**WORK TO DO**:
Count how many lines of the records contain the string "kern", with case counting, and give only that number.

**Rows from a dataset**:

· · · · ·

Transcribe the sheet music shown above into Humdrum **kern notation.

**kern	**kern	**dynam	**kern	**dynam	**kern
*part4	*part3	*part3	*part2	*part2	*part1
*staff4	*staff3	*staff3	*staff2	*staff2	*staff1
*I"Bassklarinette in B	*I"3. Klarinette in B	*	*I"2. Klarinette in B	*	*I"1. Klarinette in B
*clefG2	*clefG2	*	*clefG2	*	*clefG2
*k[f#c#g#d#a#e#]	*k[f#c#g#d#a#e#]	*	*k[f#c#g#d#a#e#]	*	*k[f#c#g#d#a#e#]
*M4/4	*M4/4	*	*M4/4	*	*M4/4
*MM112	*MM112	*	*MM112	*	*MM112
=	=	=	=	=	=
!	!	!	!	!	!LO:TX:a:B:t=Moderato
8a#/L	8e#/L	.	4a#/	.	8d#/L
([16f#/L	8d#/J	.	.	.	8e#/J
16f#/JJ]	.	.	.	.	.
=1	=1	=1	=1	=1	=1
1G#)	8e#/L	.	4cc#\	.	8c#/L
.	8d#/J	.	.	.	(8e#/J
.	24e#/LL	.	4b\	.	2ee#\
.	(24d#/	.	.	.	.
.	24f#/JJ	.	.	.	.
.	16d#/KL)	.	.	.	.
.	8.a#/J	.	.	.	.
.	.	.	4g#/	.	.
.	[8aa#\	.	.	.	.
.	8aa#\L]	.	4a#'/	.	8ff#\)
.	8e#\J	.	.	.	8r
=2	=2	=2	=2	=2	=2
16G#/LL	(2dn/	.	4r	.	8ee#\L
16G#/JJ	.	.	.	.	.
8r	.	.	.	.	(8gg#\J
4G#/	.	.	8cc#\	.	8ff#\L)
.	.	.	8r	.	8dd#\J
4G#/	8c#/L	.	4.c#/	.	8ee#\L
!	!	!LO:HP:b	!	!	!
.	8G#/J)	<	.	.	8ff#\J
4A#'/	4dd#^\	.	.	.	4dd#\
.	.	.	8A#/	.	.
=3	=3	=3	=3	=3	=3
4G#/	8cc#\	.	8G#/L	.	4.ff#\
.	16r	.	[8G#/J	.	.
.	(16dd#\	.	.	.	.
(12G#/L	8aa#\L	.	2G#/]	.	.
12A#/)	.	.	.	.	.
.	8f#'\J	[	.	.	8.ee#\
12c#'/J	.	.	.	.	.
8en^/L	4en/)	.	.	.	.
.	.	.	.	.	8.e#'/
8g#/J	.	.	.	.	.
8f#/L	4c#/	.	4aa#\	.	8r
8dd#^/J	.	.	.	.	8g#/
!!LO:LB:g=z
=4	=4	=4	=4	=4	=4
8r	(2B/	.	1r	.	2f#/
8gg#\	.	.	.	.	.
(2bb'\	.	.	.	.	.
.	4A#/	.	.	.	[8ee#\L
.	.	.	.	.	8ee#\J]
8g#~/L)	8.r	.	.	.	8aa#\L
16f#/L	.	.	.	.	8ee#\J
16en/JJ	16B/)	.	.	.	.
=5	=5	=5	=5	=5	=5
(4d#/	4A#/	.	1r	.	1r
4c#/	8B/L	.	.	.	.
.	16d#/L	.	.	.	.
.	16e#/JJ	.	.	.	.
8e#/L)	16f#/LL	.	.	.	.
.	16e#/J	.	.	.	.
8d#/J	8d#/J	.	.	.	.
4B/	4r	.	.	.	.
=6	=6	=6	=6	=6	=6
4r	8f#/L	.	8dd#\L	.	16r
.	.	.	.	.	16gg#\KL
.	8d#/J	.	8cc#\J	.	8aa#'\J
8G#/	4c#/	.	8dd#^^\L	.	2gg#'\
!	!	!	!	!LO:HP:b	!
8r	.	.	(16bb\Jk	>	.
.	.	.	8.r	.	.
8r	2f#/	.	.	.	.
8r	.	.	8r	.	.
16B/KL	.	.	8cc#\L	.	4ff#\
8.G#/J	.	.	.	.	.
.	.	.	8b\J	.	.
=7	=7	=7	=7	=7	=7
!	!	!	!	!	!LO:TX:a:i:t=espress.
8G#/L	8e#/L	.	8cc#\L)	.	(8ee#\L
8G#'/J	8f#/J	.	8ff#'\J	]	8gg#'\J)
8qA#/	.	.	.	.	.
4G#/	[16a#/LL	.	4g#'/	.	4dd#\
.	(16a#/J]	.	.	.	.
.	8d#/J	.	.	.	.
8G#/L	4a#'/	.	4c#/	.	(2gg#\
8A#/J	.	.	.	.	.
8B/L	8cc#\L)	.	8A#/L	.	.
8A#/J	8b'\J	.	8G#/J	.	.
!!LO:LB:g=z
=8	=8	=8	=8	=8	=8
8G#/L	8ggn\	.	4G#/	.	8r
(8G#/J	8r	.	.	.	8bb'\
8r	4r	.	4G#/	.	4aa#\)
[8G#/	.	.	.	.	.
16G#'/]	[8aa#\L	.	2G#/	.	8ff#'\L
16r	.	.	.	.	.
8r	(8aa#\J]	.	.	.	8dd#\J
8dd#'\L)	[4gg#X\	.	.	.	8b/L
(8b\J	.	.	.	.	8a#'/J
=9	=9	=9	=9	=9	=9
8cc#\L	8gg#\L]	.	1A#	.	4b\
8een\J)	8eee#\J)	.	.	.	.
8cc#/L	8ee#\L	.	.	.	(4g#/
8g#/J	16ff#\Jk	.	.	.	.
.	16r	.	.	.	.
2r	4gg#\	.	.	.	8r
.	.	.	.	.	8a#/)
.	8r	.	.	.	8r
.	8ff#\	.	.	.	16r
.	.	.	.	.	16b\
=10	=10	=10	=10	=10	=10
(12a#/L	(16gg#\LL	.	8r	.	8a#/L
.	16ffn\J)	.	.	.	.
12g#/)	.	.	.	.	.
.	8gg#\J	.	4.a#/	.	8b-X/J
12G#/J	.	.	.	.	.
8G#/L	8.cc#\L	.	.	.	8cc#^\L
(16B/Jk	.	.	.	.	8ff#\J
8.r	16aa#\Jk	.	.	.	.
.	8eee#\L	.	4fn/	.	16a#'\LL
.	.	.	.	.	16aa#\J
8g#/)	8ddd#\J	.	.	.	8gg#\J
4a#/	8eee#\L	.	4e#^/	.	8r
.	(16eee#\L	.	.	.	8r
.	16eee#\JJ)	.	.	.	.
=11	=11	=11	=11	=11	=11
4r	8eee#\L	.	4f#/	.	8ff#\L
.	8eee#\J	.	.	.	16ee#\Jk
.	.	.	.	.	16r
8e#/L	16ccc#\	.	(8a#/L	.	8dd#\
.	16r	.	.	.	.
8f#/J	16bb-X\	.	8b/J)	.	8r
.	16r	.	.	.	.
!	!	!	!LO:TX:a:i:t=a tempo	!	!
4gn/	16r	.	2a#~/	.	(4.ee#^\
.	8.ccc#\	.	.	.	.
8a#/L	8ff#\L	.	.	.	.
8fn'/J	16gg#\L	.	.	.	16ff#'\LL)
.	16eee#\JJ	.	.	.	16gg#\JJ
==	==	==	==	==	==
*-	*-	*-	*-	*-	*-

· · · · ·

**PROBLEM SOLUTION**:
2